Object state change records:
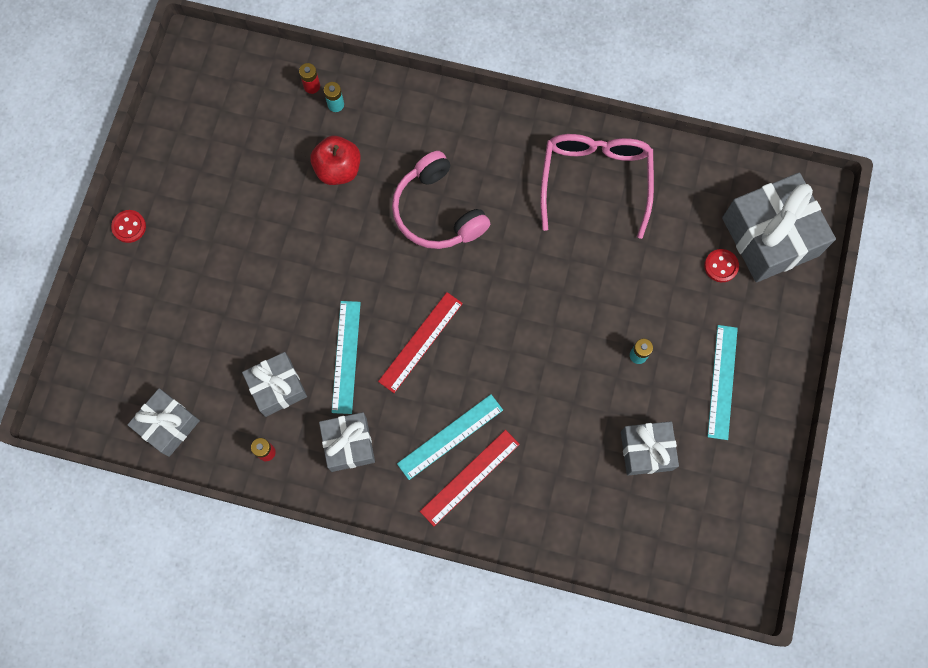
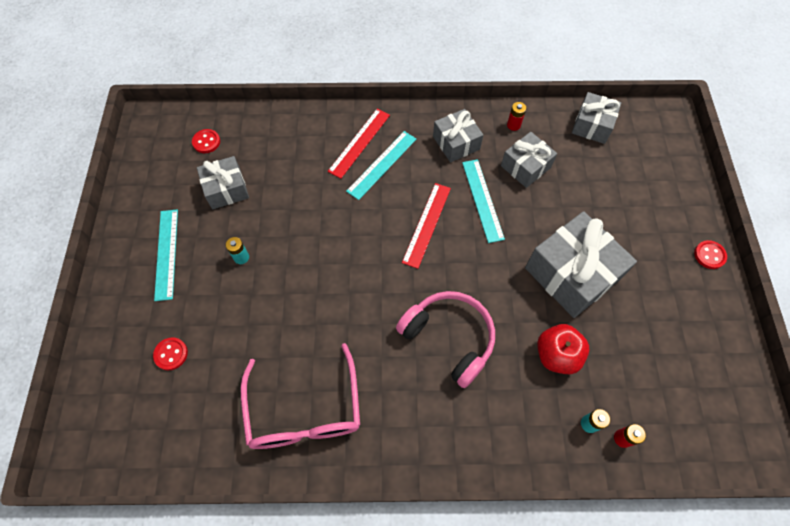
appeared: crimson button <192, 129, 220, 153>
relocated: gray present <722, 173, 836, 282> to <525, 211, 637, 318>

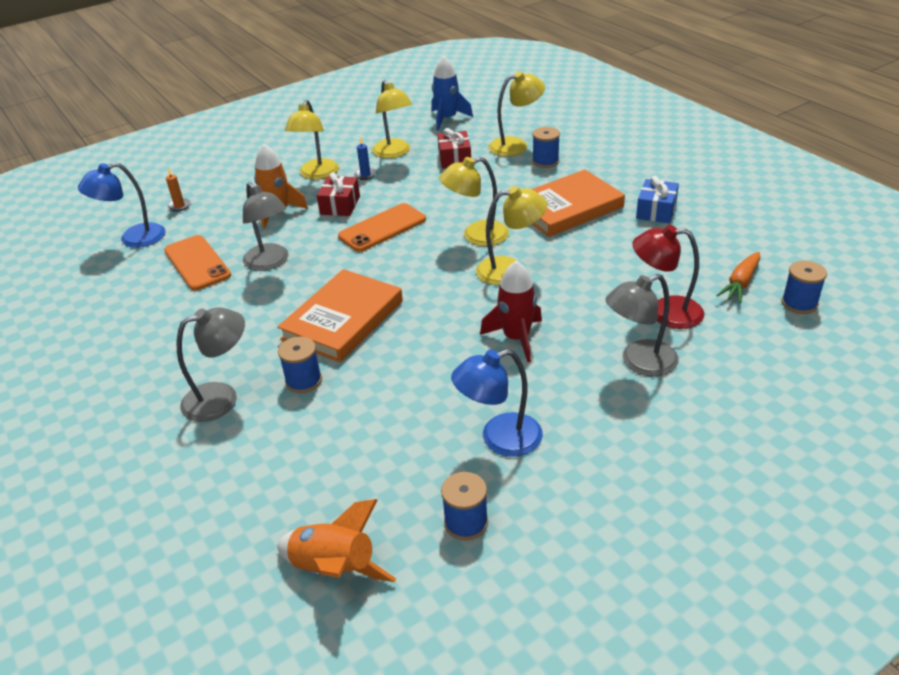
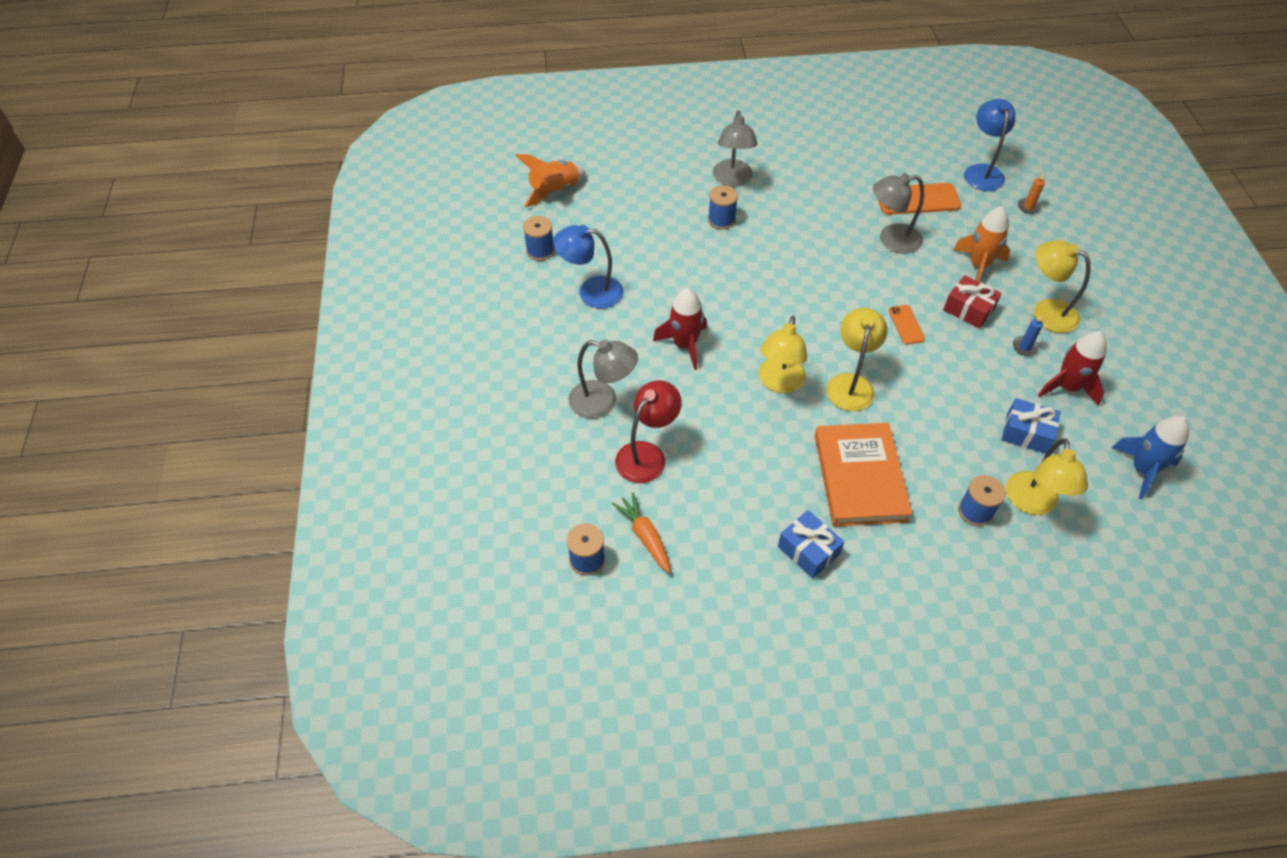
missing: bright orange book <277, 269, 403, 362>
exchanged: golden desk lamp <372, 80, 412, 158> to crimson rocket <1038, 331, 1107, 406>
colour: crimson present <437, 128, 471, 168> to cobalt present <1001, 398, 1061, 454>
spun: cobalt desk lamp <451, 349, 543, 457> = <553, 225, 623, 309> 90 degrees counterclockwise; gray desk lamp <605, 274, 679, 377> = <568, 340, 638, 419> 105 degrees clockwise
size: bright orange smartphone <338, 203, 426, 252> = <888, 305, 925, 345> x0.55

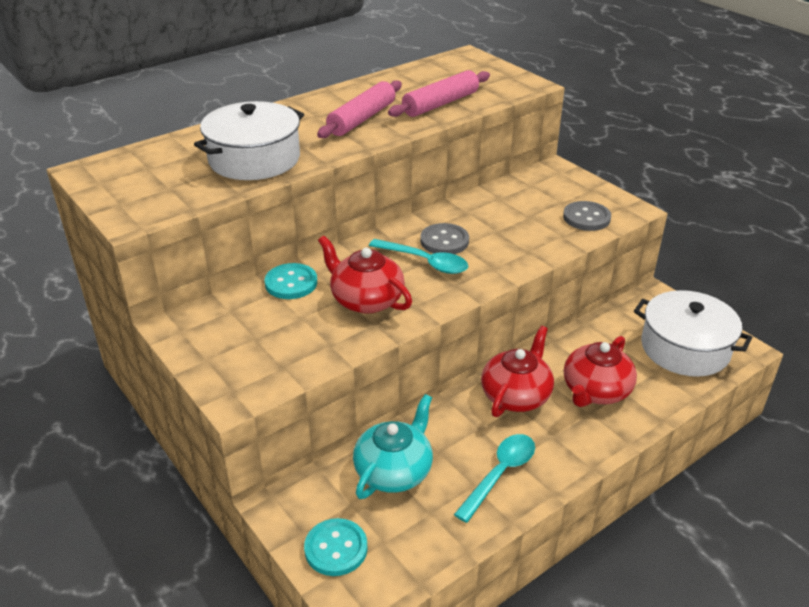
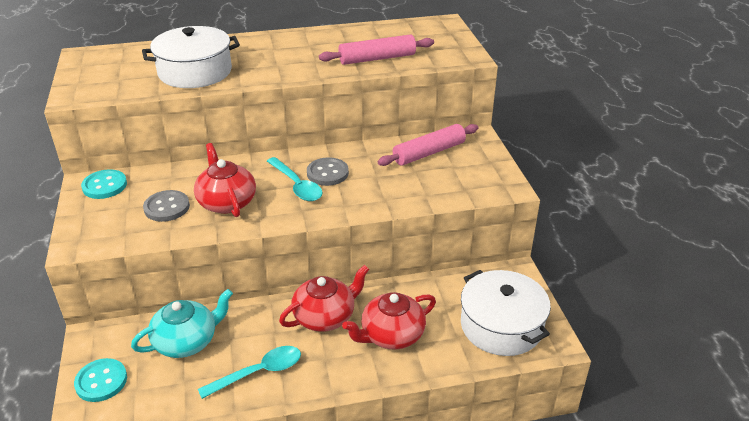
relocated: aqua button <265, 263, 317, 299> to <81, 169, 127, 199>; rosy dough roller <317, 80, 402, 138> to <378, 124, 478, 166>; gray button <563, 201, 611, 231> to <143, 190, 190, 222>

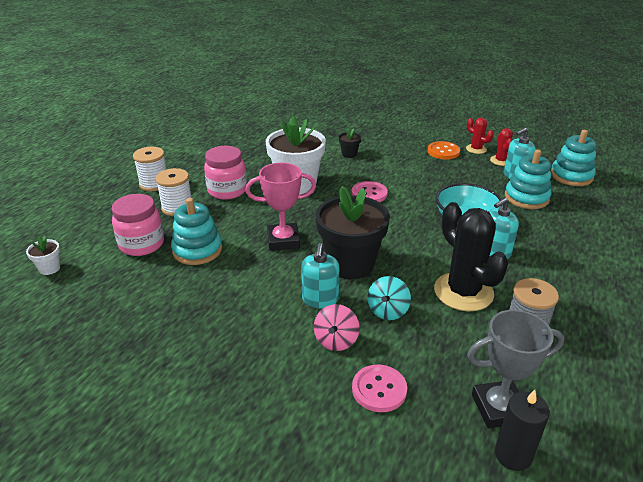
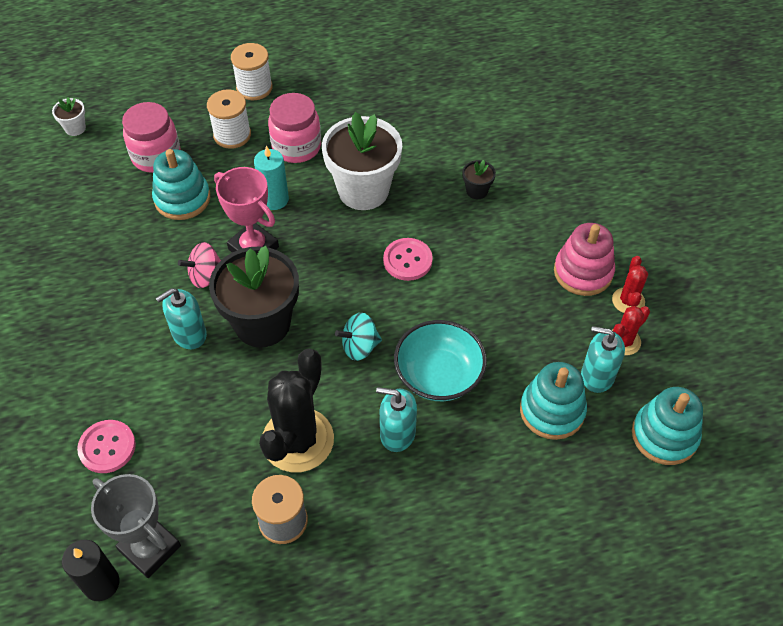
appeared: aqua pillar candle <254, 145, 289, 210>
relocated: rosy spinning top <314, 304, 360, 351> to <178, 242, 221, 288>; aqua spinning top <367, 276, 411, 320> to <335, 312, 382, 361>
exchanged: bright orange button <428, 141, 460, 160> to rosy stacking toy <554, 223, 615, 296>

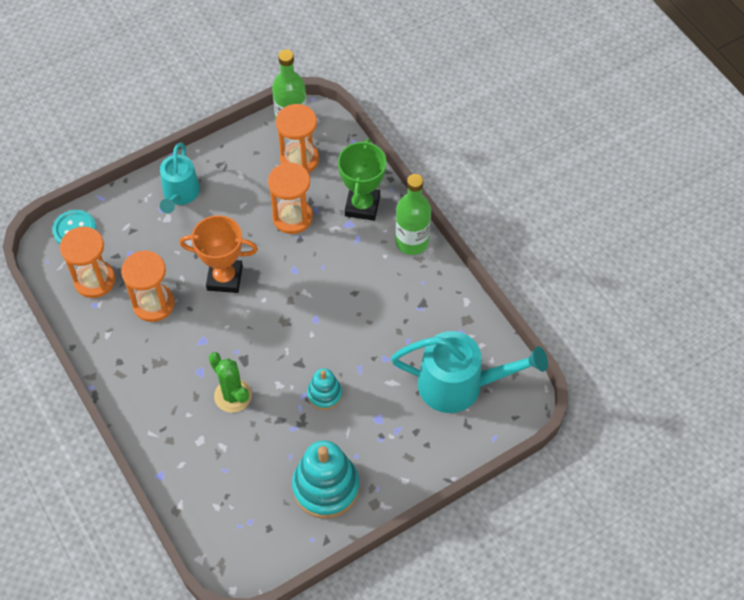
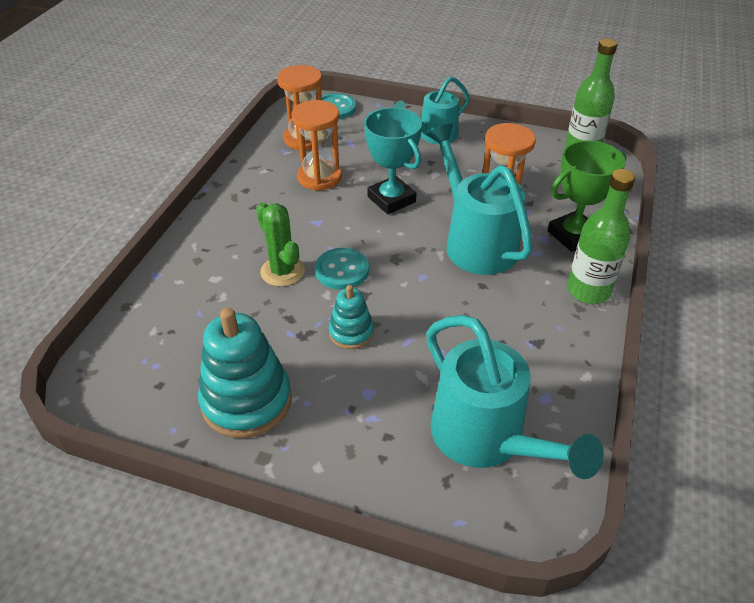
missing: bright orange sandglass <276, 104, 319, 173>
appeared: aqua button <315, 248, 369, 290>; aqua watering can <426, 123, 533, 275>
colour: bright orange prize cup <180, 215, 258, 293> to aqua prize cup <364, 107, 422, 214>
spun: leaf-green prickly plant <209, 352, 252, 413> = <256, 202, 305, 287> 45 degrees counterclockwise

TASK: Going back to the entries above, set down exactly the lines that begin at the one with "exchanged: golden desk" and end at the one with "size: bright orange", both included, and nothing else.

EXERCISE RESULT:
exchanged: golden desk lamp <372, 80, 412, 158> to crimson rocket <1038, 331, 1107, 406>
colour: crimson present <437, 128, 471, 168> to cobalt present <1001, 398, 1061, 454>
spun: cobalt desk lamp <451, 349, 543, 457> = <553, 225, 623, 309> 90 degrees counterclockwise; gray desk lamp <605, 274, 679, 377> = <568, 340, 638, 419> 105 degrees clockwise
size: bright orange smartphone <338, 203, 426, 252> = <888, 305, 925, 345> x0.55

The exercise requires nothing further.